[Data excerpts]
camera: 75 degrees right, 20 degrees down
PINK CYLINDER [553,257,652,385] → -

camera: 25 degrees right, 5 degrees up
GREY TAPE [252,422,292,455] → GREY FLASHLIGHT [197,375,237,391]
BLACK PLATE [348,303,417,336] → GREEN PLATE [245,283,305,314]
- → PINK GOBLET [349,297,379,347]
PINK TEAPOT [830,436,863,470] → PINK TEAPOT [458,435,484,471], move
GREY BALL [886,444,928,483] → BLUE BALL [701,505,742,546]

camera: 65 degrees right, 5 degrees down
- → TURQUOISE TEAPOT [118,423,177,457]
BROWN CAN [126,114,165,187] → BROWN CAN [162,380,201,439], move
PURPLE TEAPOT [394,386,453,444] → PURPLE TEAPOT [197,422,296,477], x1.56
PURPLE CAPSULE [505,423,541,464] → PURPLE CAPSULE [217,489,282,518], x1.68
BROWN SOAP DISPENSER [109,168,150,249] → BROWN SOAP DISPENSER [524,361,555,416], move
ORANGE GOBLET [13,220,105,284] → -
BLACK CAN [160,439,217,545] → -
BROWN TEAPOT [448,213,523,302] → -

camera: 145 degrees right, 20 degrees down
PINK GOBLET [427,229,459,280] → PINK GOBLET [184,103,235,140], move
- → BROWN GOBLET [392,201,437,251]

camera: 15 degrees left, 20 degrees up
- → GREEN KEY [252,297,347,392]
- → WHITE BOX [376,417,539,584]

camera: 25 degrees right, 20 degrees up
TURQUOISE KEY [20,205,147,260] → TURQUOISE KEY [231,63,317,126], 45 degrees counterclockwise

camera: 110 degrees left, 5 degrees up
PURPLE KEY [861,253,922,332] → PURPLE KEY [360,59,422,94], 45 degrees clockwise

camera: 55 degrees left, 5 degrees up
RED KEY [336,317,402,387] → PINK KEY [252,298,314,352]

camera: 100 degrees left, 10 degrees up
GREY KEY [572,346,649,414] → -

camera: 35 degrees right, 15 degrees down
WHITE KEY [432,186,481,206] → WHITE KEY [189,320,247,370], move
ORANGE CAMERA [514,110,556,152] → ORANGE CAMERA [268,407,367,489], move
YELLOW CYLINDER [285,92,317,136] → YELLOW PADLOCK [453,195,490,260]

Work instruction: Your reply is one number: how many lines of the records above contain the word "right".

Answer below: 6